*** Opening Extracted data ***
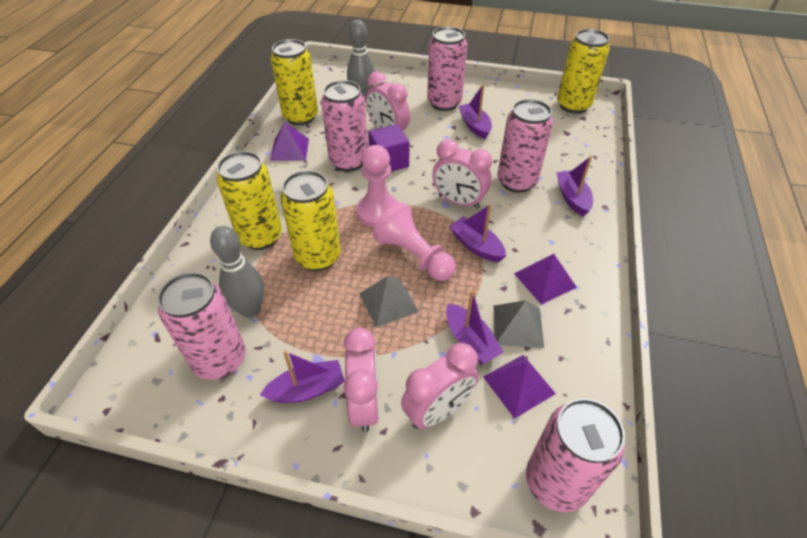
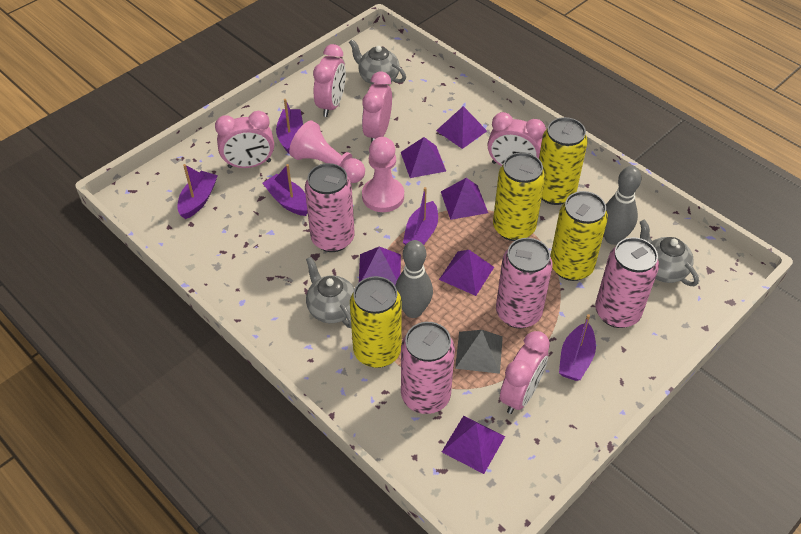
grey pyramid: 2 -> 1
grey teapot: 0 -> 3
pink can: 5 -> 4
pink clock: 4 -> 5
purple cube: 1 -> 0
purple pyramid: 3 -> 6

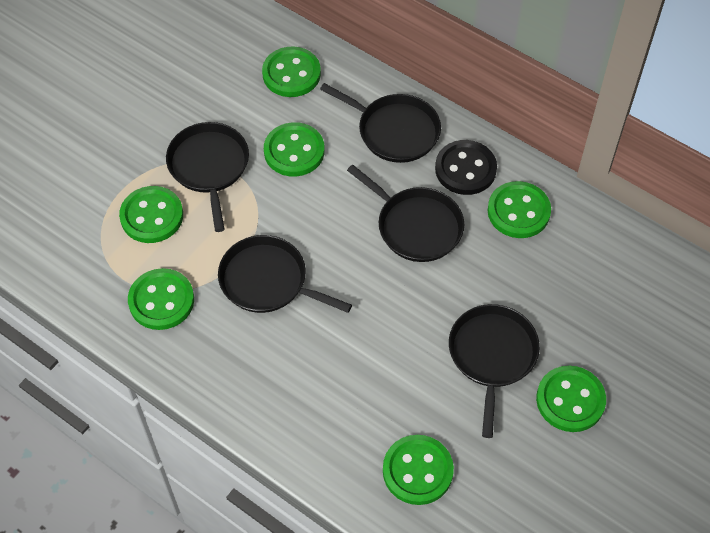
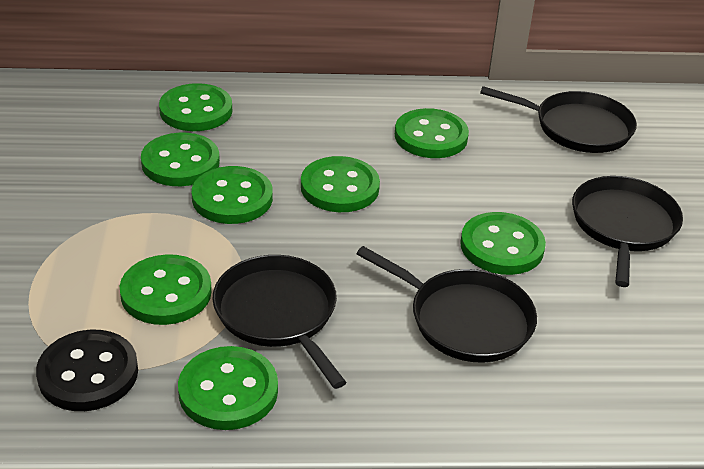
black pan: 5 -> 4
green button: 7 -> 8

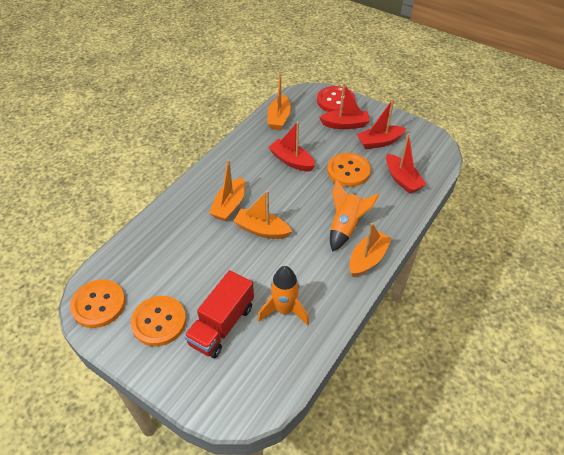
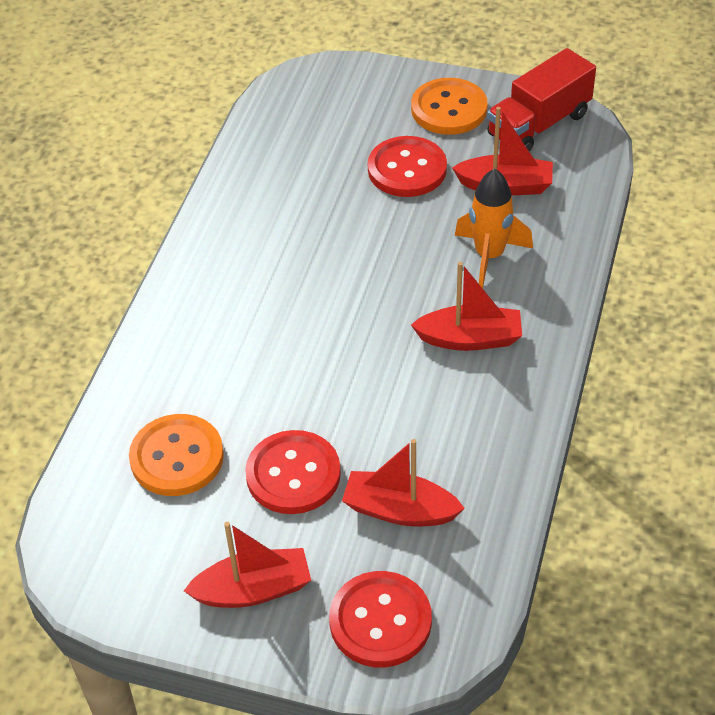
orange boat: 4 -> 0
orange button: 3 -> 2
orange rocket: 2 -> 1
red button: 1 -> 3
*** Closing Extracted data ***
**About this exercise**
No pictures should appear in the copy. Print exactly the lines above from the line containing "purple pyramid: 3 -> 6" through the last line of the data.

**Exercise answer**
purple pyramid: 3 -> 6

black pan: 5 -> 4
green button: 7 -> 8

orange boat: 4 -> 0
orange button: 3 -> 2
orange rocket: 2 -> 1
red button: 1 -> 3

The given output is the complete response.